- Exercise goal:
Write out every line below with no difference at all.

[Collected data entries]
——

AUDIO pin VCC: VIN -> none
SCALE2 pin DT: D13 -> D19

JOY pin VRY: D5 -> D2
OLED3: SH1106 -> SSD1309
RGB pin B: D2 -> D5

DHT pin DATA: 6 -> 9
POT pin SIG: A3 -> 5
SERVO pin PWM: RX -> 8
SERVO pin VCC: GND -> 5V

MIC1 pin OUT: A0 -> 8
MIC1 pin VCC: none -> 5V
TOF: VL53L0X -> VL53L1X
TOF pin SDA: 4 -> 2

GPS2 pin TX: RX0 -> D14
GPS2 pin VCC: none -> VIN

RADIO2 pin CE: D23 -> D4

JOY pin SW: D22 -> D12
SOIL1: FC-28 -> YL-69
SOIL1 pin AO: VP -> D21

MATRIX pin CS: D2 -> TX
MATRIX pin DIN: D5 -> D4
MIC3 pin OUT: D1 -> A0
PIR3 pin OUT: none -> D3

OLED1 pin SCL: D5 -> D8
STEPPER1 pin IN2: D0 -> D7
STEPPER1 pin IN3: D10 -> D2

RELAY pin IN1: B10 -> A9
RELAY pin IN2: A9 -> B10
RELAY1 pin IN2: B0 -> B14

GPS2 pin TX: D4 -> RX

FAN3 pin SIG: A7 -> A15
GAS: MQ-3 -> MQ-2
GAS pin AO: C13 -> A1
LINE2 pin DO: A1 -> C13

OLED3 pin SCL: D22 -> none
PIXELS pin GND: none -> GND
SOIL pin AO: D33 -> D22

——

- Solved exercise:
AUDIO pin VCC: VIN -> none
SCALE2 pin DT: D13 -> D19

JOY pin VRY: D5 -> D2
OLED3: SH1106 -> SSD1309
RGB pin B: D2 -> D5

DHT pin DATA: 6 -> 9
POT pin SIG: A3 -> 5
SERVO pin PWM: RX -> 8
SERVO pin VCC: GND -> 5V

MIC1 pin OUT: A0 -> 8
MIC1 pin VCC: none -> 5V
TOF: VL53L0X -> VL53L1X
TOF pin SDA: 4 -> 2

GPS2 pin TX: RX0 -> D14
GPS2 pin VCC: none -> VIN

RADIO2 pin CE: D23 -> D4

JOY pin SW: D22 -> D12
SOIL1: FC-28 -> YL-69
SOIL1 pin AO: VP -> D21

MATRIX pin CS: D2 -> TX
MATRIX pin DIN: D5 -> D4
MIC3 pin OUT: D1 -> A0
PIR3 pin OUT: none -> D3

OLED1 pin SCL: D5 -> D8
STEPPER1 pin IN2: D0 -> D7
STEPPER1 pin IN3: D10 -> D2

RELAY pin IN1: B10 -> A9
RELAY pin IN2: A9 -> B10
RELAY1 pin IN2: B0 -> B14

GPS2 pin TX: D4 -> RX

FAN3 pin SIG: A7 -> A15
GAS: MQ-3 -> MQ-2
GAS pin AO: C13 -> A1
LINE2 pin DO: A1 -> C13

OLED3 pin SCL: D22 -> none
PIXELS pin GND: none -> GND
SOIL pin AO: D33 -> D22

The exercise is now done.